* Task goal: Look through the entries below and show every line containing the word "white".

● ● ● ● ● ● ●

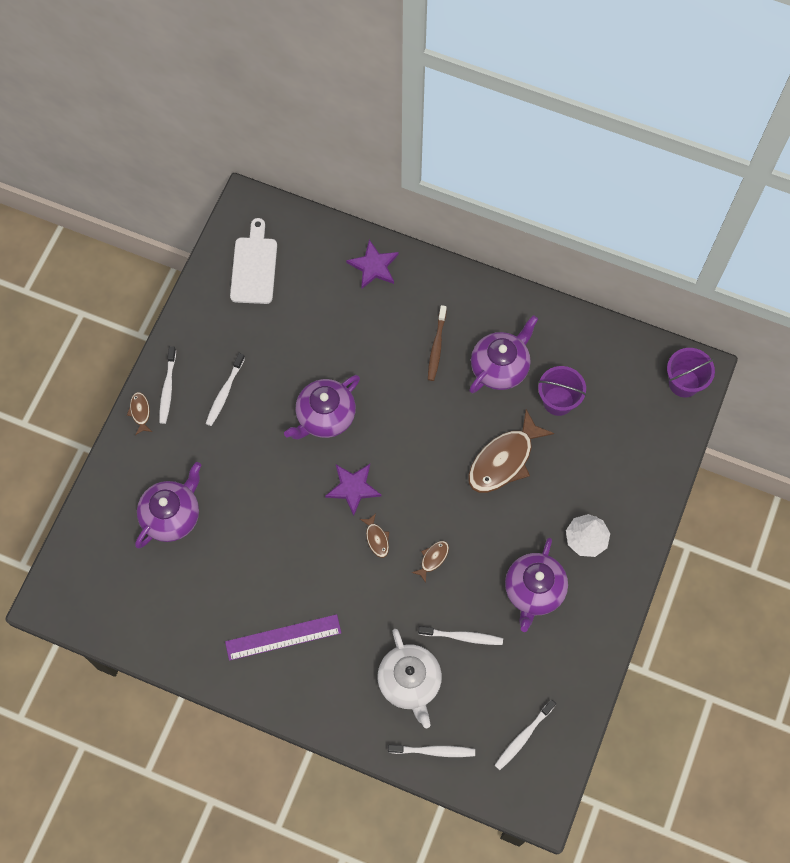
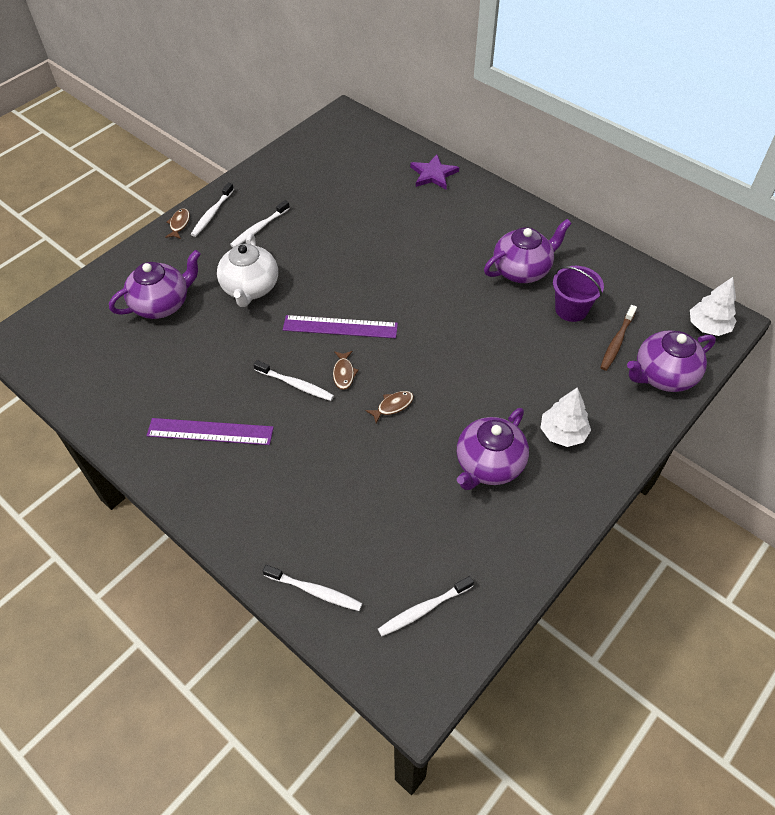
camera: 20 degrees right, 15 degrees down
white cutting board [230,218,277,304] -> none
purple teapot [284,375,360,440] -> purple teapot moved to [627,330,716,392]
purple star [325,464,382,516] -> purple ruler [283,315,398,338]
white teapot [377,629,442,728] -> white teapot moved to [217,233,278,307]
white toothbrush [418,626,503,645] -> white toothbrush moved to [253,360,334,401]
brown toothbrush [428,305,447,381] -> brown toothbrush moved to [600,305,637,371]
brown fish [468,409,554,493] -> none
purple bucket [667,348,715,398] -> white tree [690,277,736,336]

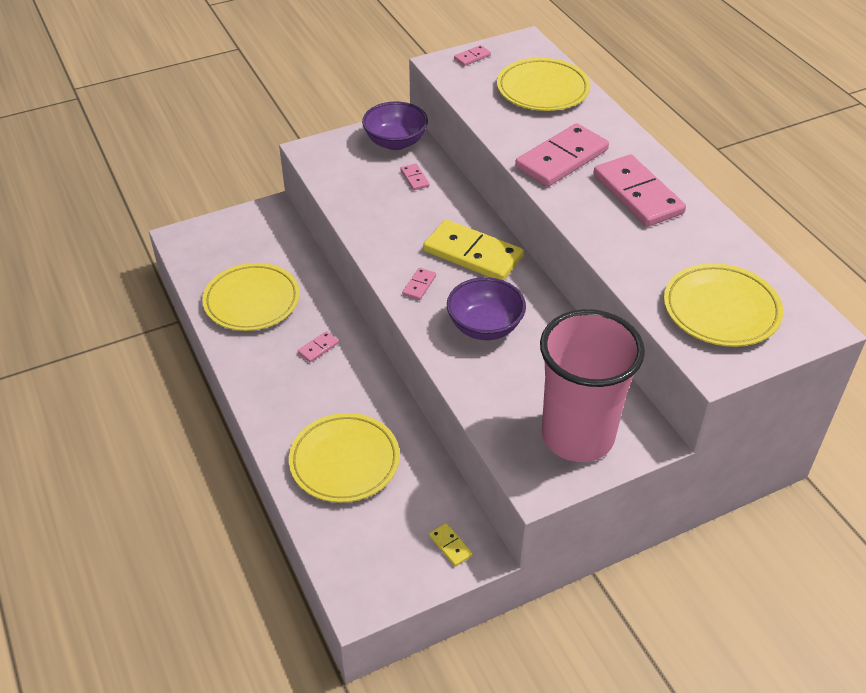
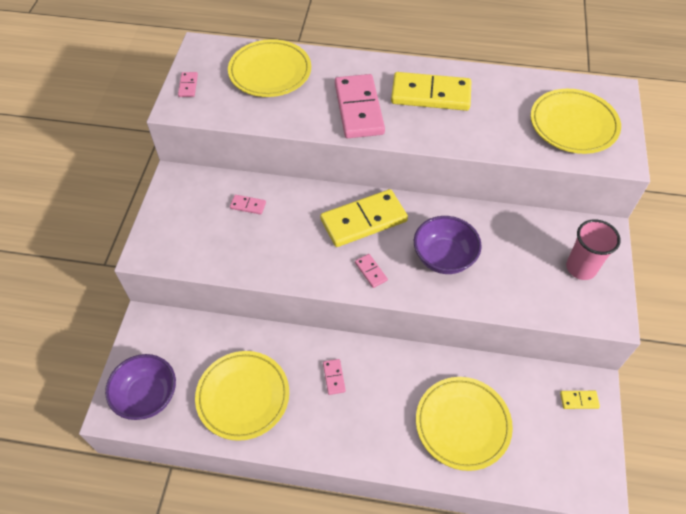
camera: 55 degrees left, 10 degrees up
purple bowl [362,101,428,150] -> purple bowl moved to [105,354,176,420]
pink cup [540,309,645,462] -> pink cup [566,219,621,280], size x0.54
pink domino [593,154,686,227] -> yellow domino [391,72,472,111]

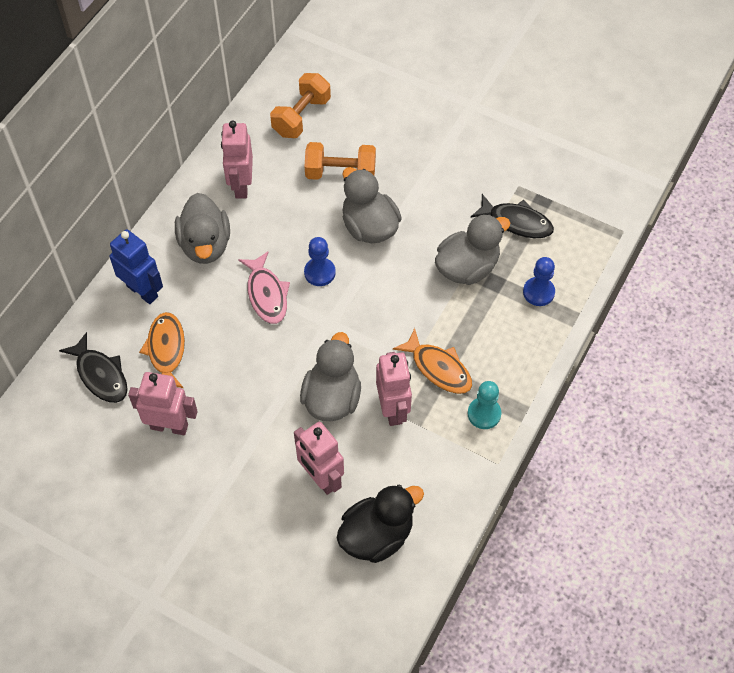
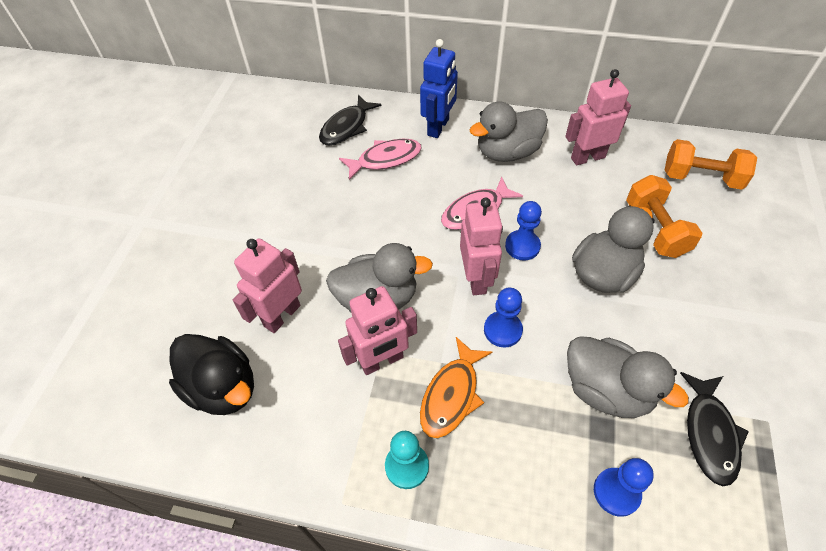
camera: 75 degrees right, 5 degrees down
pink robot [128,372,198,435] -> pink robot moved to [460,197,503,295]
orange fish [139,312,185,388] -> pink fish [339,139,422,180]
none -> blue pawn [484,287,523,348]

● ● ● ● ● ● ●

* Expected output:
white cutting board [230,218,277,304] -> none
white teapot [377,629,442,728] -> white teapot moved to [217,233,278,307]
white toothbrush [418,626,503,645] -> white toothbrush moved to [253,360,334,401]
purple bucket [667,348,715,398] -> white tree [690,277,736,336]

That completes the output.